>>>>
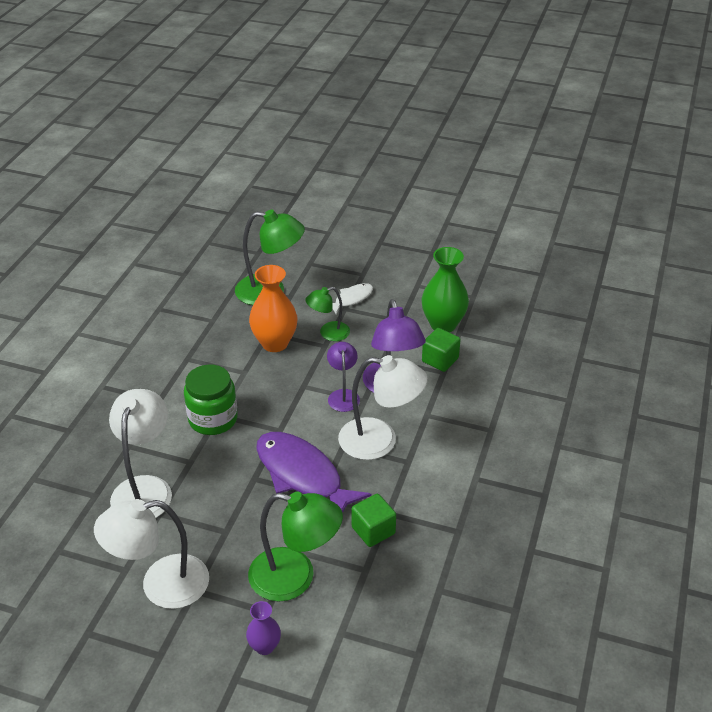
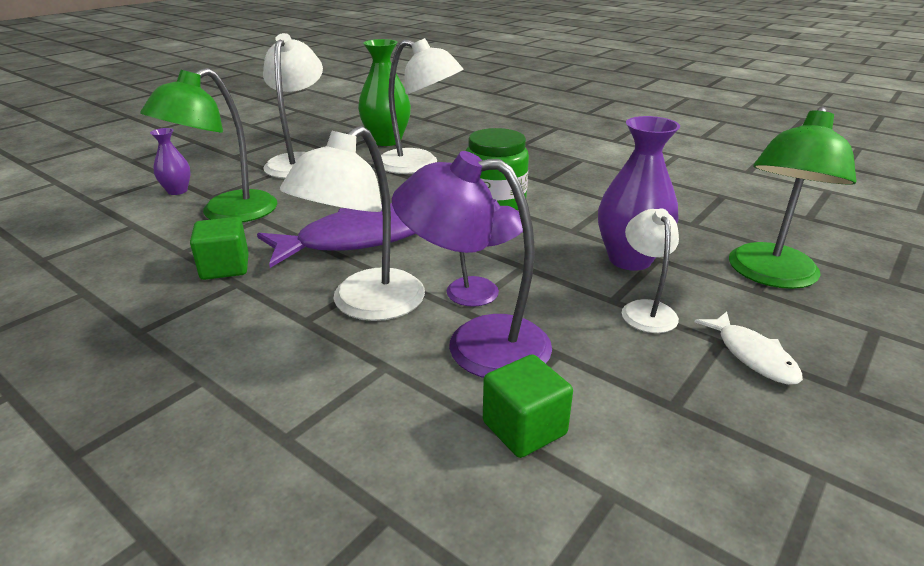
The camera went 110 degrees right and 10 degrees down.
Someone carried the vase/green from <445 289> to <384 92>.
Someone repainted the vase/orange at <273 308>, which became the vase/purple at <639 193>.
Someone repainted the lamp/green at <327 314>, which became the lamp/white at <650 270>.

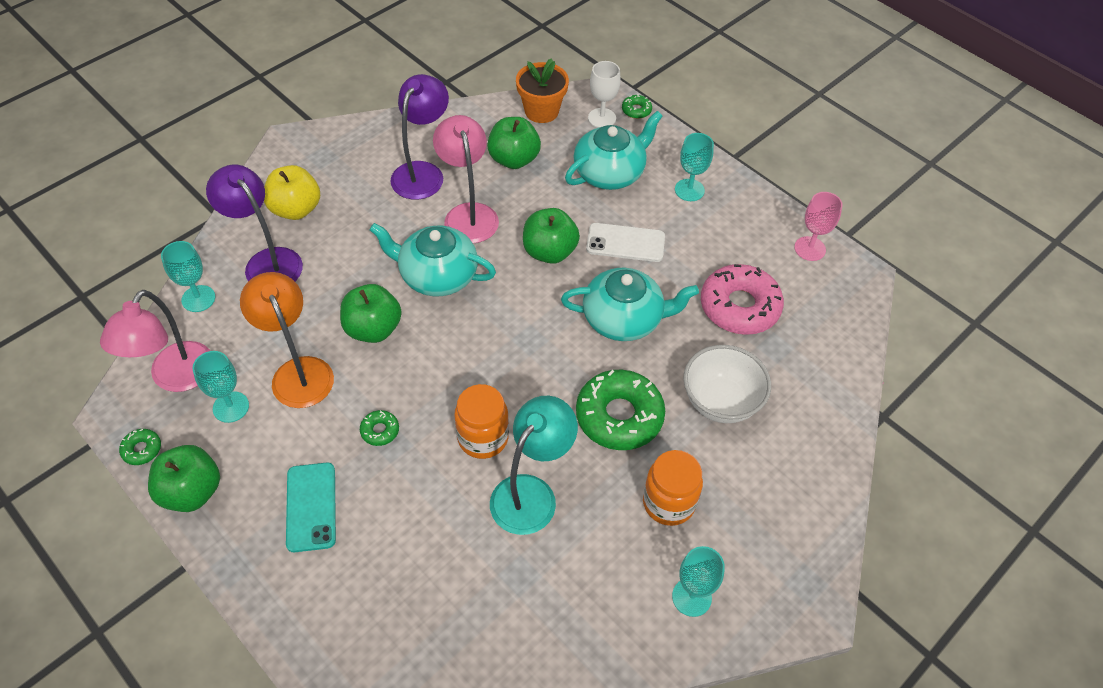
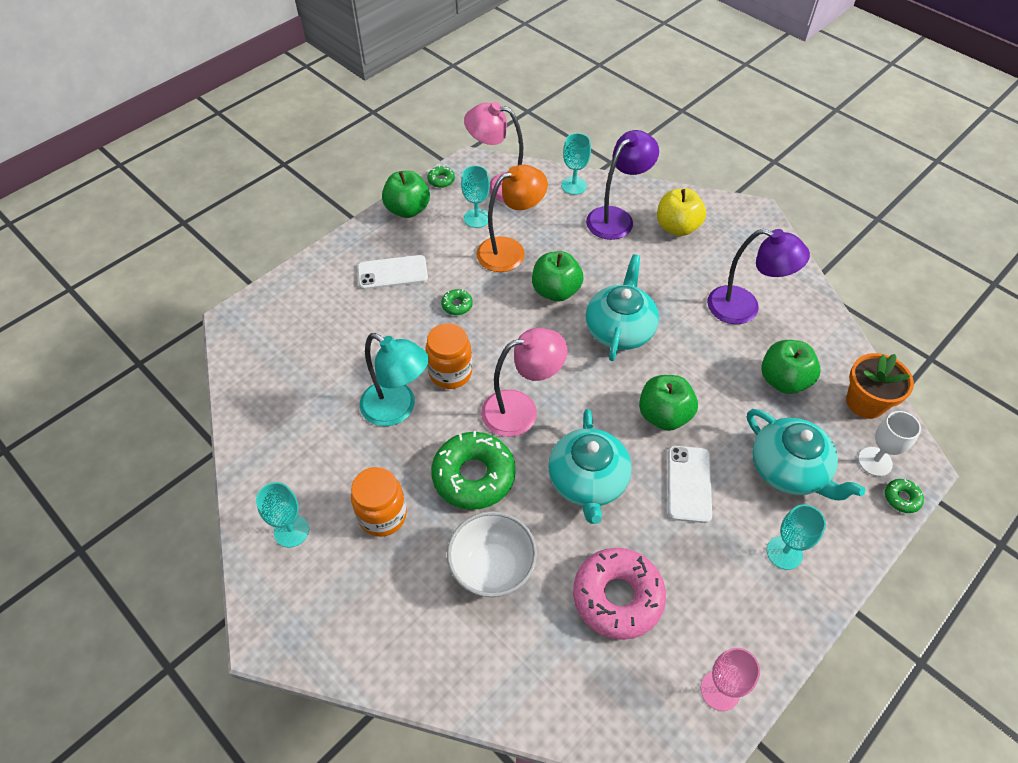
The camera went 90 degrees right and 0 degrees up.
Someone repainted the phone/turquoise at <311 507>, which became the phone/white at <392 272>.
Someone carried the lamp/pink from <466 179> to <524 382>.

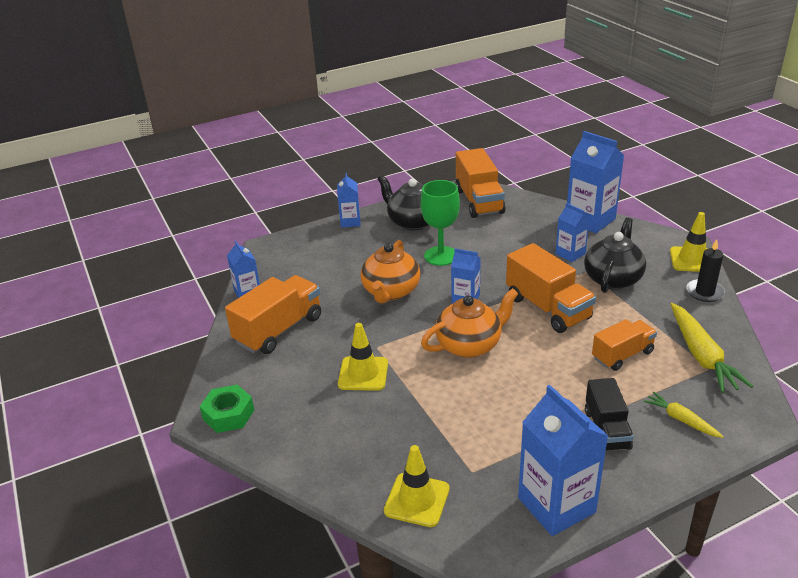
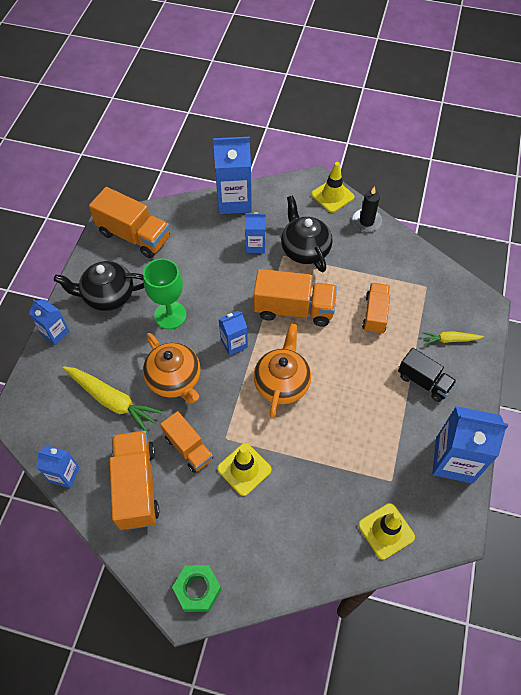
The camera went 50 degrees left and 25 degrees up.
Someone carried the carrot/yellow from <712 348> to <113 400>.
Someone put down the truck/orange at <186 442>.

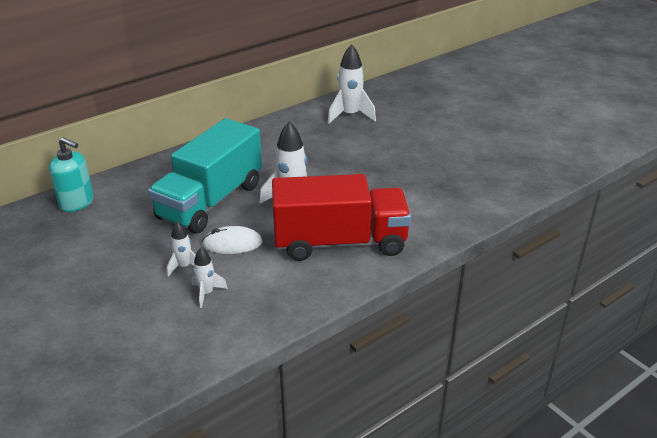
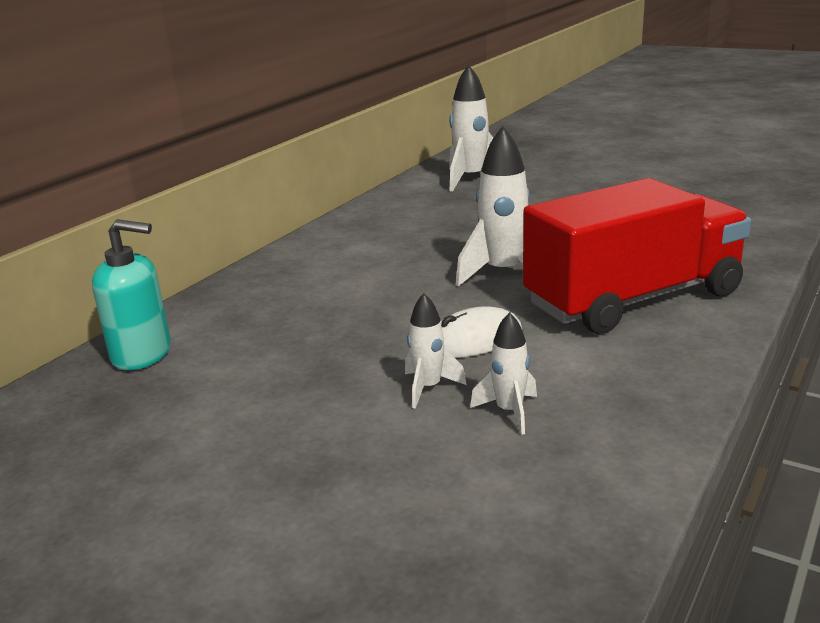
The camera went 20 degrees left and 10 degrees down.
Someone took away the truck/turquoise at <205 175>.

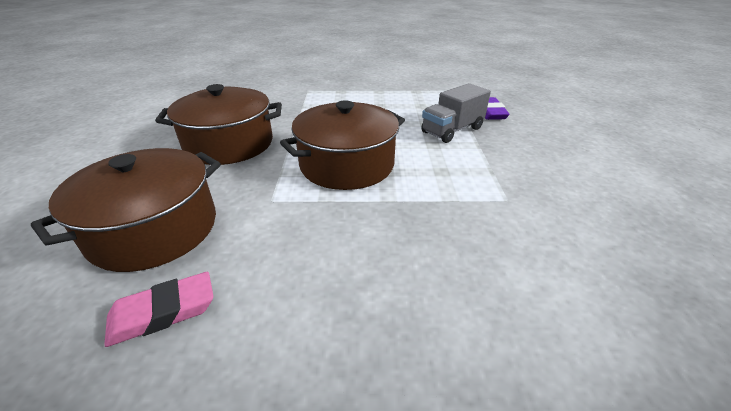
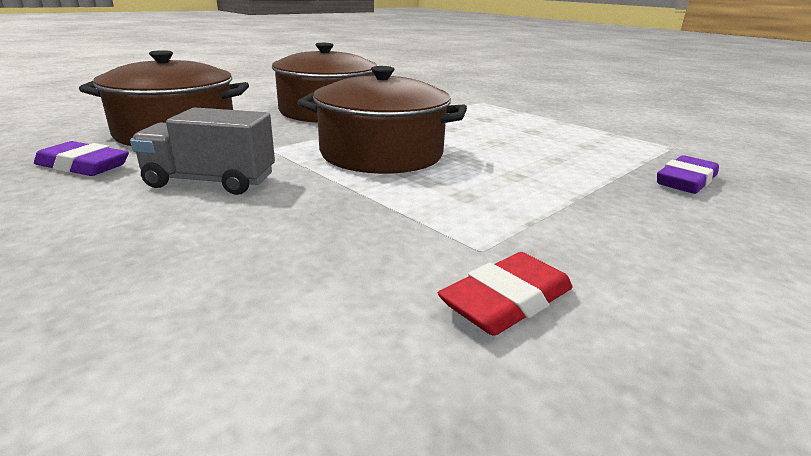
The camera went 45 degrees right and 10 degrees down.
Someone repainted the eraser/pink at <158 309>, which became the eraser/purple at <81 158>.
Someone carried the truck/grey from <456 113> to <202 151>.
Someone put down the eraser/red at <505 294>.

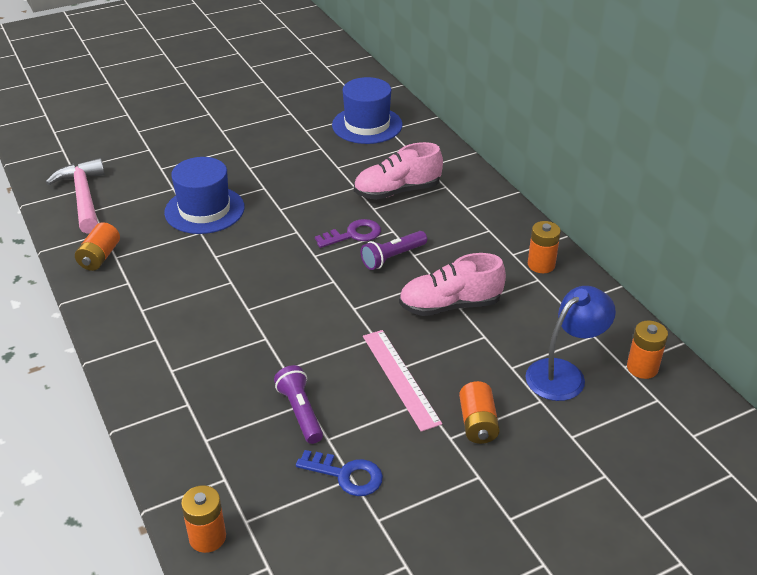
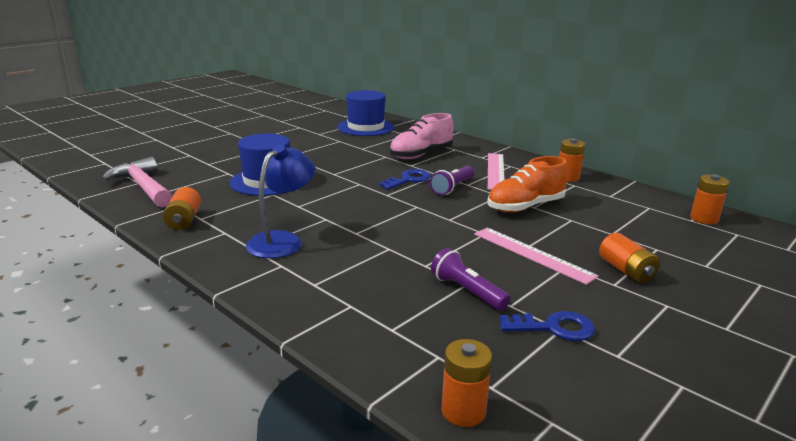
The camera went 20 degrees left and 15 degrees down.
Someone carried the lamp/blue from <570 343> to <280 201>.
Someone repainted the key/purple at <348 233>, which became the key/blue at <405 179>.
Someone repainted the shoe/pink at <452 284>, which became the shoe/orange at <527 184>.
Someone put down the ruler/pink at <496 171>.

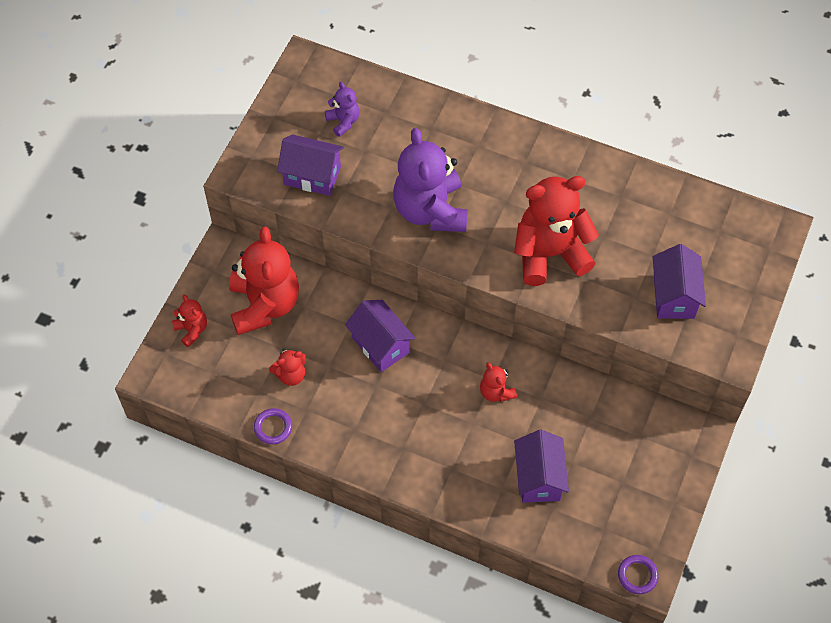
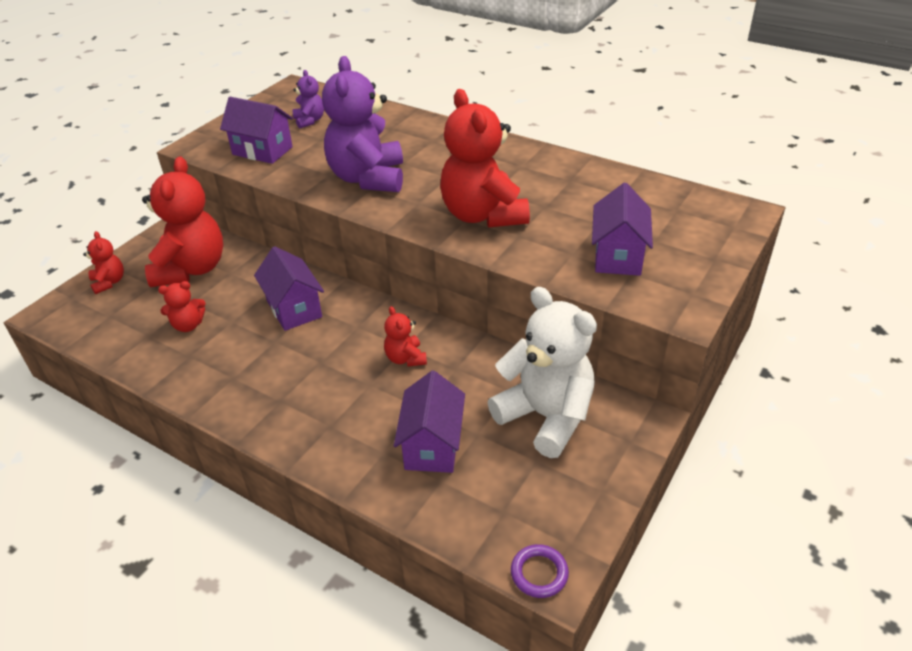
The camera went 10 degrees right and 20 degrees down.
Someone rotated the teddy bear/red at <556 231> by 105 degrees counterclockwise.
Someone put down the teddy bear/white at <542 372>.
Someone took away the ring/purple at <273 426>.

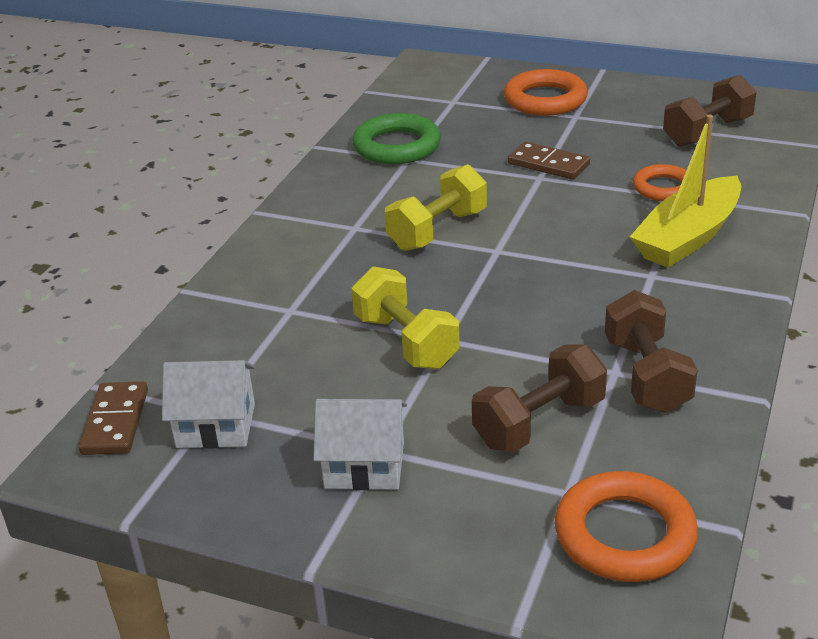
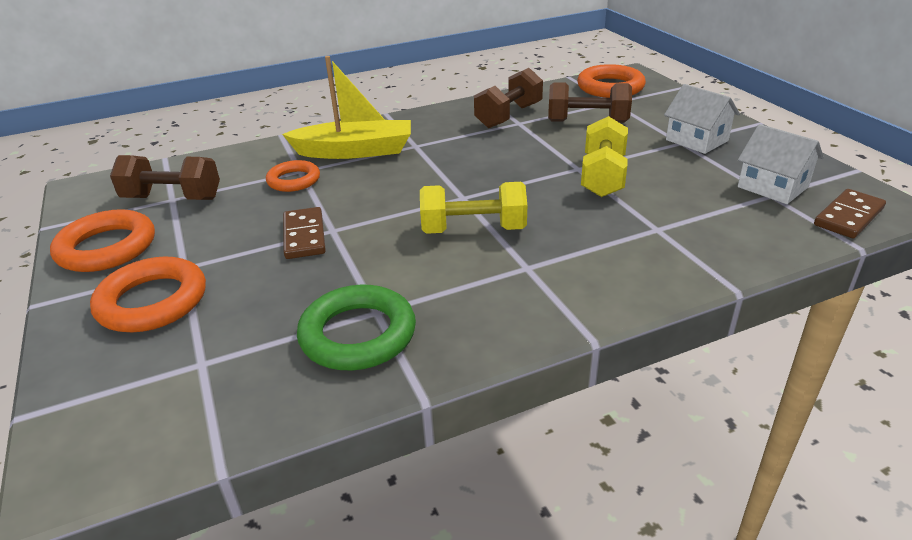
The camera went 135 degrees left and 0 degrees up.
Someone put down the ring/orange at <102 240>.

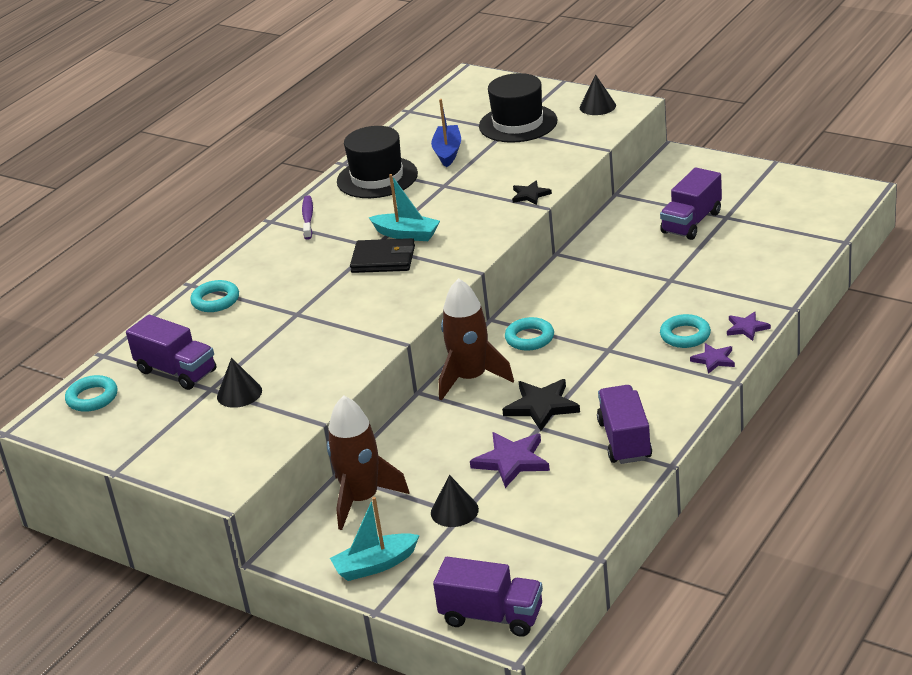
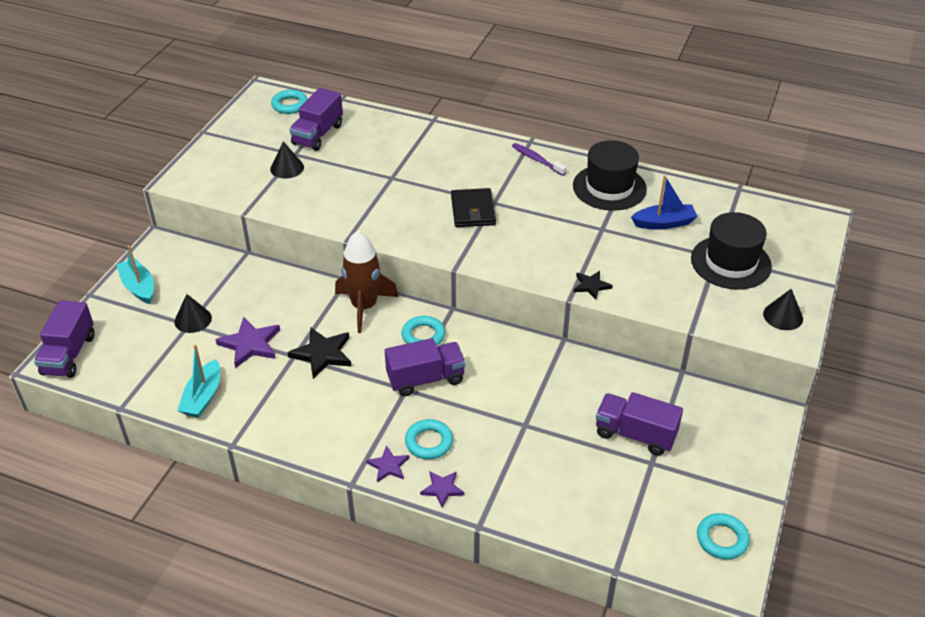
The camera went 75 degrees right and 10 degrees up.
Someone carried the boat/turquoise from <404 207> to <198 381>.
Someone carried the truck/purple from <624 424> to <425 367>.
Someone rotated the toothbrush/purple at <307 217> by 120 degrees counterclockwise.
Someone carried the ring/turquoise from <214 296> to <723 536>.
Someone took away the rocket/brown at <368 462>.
<<<<
-- What this task involves --
Restate all of the material above word for word, excluding the pictures.

-- Response for this exercise --
The camera went 110 degrees right and 10 degrees down.
Someone carried the vase/green from <445 289> to <384 92>.
Someone repainted the vase/orange at <273 308>, which became the vase/purple at <639 193>.
Someone repainted the lamp/green at <327 314>, which became the lamp/white at <650 270>.

The camera went 90 degrees right and 0 degrees up.
Someone repainted the phone/turquoise at <311 507>, which became the phone/white at <392 272>.
Someone carried the lamp/pink from <466 179> to <524 382>.

The camera went 50 degrees left and 25 degrees up.
Someone carried the carrot/yellow from <712 348> to <113 400>.
Someone put down the truck/orange at <186 442>.

The camera went 20 degrees left and 10 degrees down.
Someone took away the truck/turquoise at <205 175>.

The camera went 45 degrees right and 10 degrees down.
Someone repainted the eraser/pink at <158 309>, which became the eraser/purple at <81 158>.
Someone carried the truck/grey from <456 113> to <202 151>.
Someone put down the eraser/red at <505 294>.

The camera went 20 degrees left and 15 degrees down.
Someone carried the lamp/blue from <570 343> to <280 201>.
Someone repainted the key/purple at <348 233>, which became the key/blue at <405 179>.
Someone repainted the shoe/pink at <452 284>, which became the shoe/orange at <527 184>.
Someone put down the ruler/pink at <496 171>.

The camera went 10 degrees right and 20 degrees down.
Someone rotated the teddy bear/red at <556 231> by 105 degrees counterclockwise.
Someone put down the teddy bear/white at <542 372>.
Someone took away the ring/purple at <273 426>.

The camera went 135 degrees left and 0 degrees up.
Someone put down the ring/orange at <102 240>.

The camera went 75 degrees right and 10 degrees up.
Someone carried the boat/turquoise from <404 207> to <198 381>.
Someone carried the truck/purple from <624 424> to <425 367>.
Someone rotated the toothbrush/purple at <307 217> by 120 degrees counterclockwise.
Someone carried the ring/turquoise from <214 296> to <723 536>.
Someone took away the rocket/brown at <368 462>.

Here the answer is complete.